*** Opening of Data shown ***

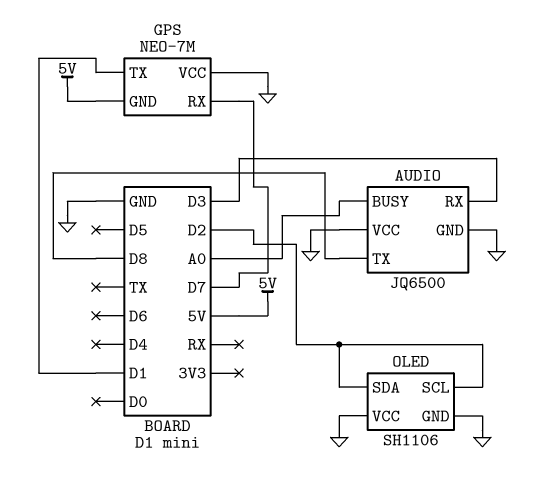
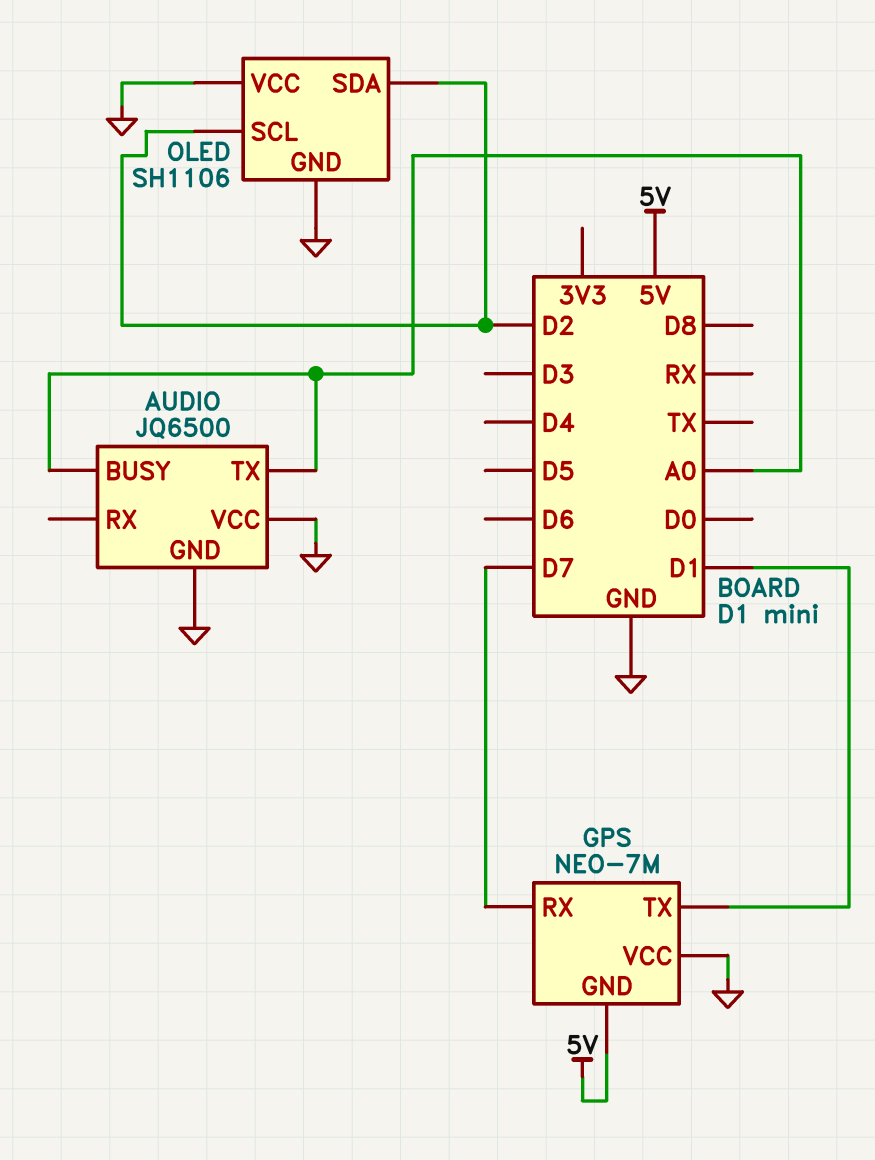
AUDIO pin RX: D3 -> none
AUDIO pin TX: D8 -> A0

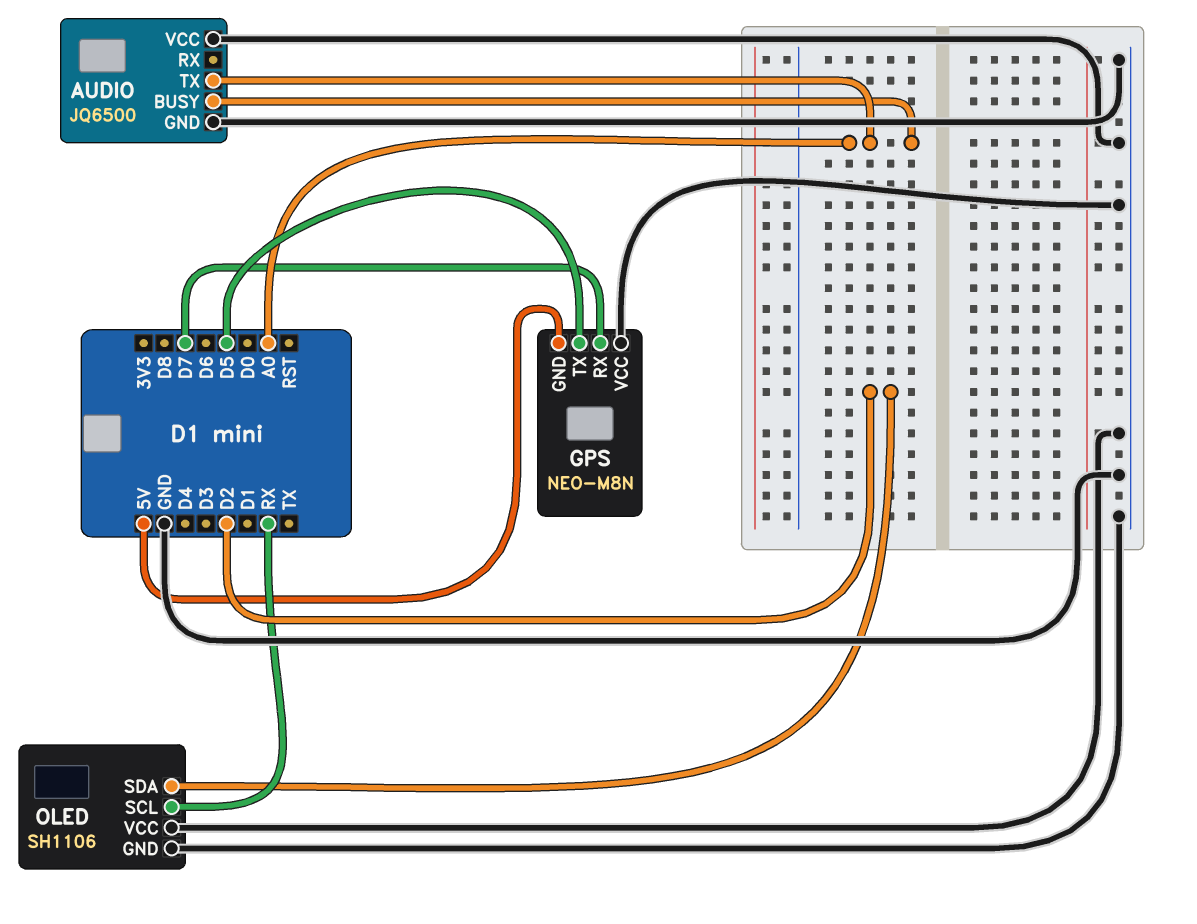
GPS: NEO-7M -> NEO-M8N
GPS pin TX: D1 -> D5
OLED pin SCL: D2 -> RX

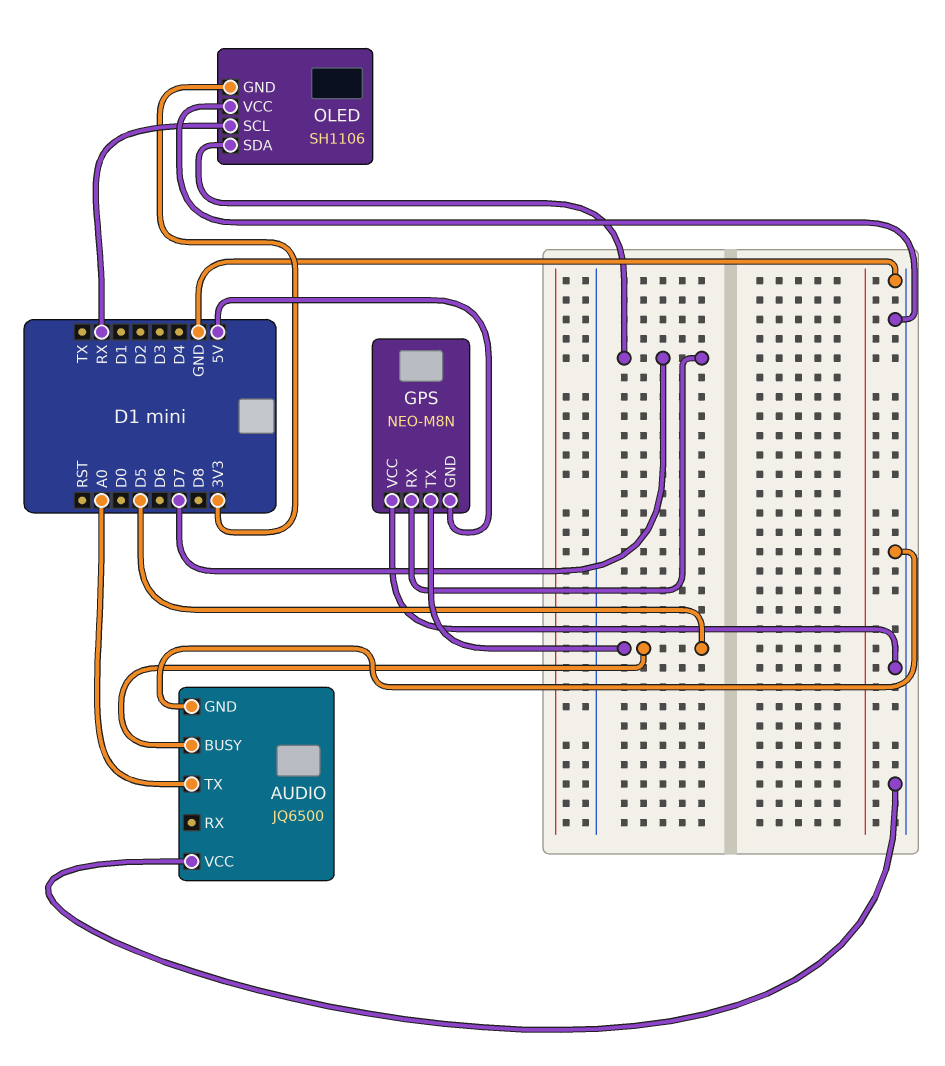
AUDIO pin BUSY: A0 -> D5
OLED pin GND: GND -> 3V3
OLED pin SDA: D2 -> D7

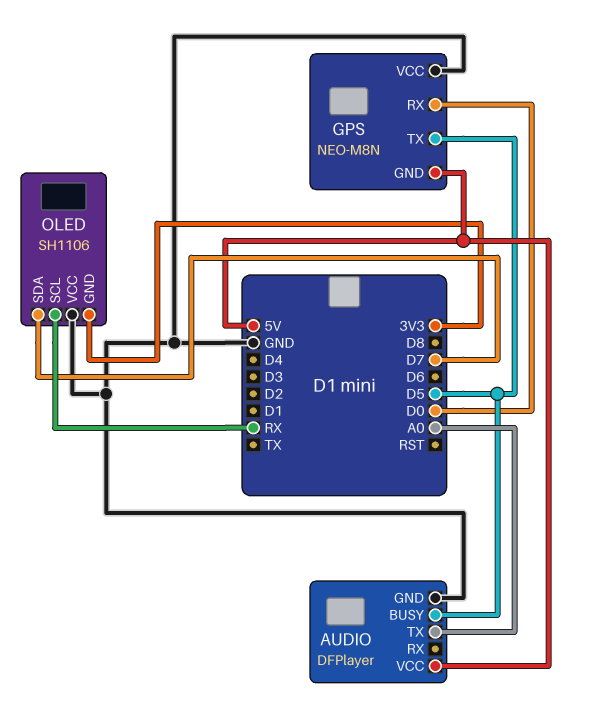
AUDIO: JQ6500 -> DFPlayer
AUDIO pin VCC: GND -> 5V
GPS pin RX: D7 -> D0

*** Close of Data shown ***

:: What needs to be done ::
An exact transcription of the data above is needed, without the pictures.

:: Solution to the exercise ::
AUDIO pin RX: D3 -> none
AUDIO pin TX: D8 -> A0

GPS: NEO-7M -> NEO-M8N
GPS pin TX: D1 -> D5
OLED pin SCL: D2 -> RX

AUDIO pin BUSY: A0 -> D5
OLED pin GND: GND -> 3V3
OLED pin SDA: D2 -> D7

AUDIO: JQ6500 -> DFPlayer
AUDIO pin VCC: GND -> 5V
GPS pin RX: D7 -> D0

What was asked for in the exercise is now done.